§ TASK TO CARRY OUT: Scan the entries below. List each line with "degrees".

○ ○ ○ ○ ○

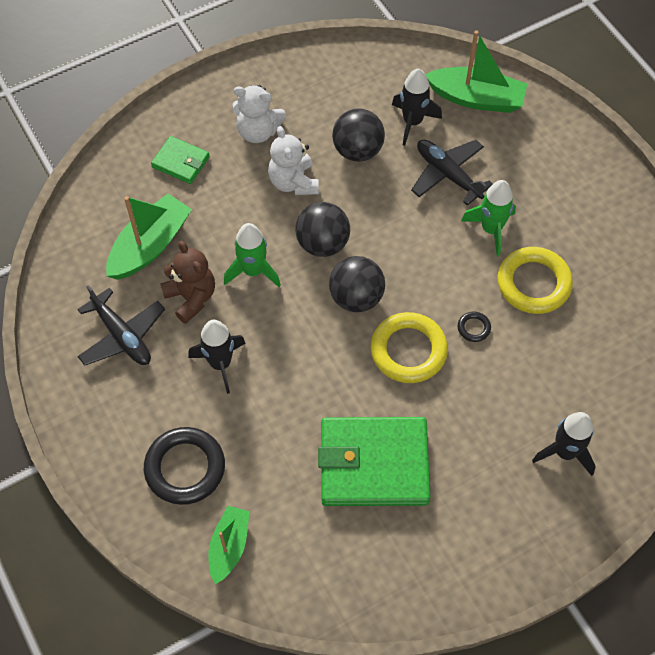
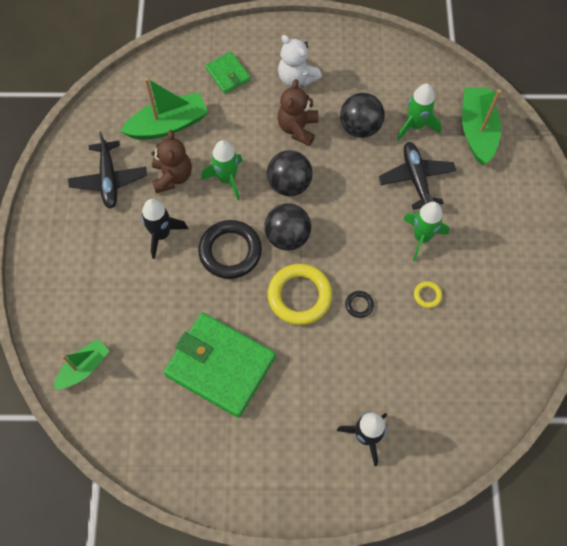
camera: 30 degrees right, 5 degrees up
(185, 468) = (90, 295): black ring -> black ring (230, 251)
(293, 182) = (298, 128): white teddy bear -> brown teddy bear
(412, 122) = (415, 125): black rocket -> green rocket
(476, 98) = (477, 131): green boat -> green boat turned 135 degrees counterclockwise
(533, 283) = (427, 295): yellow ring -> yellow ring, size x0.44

○ ○ ○ ○ ○

§ EXERCISE ANSWER:
camera: 30 degrees right, 5 degrees up
(476, 98) = (477, 131): green boat -> green boat turned 135 degrees counterclockwise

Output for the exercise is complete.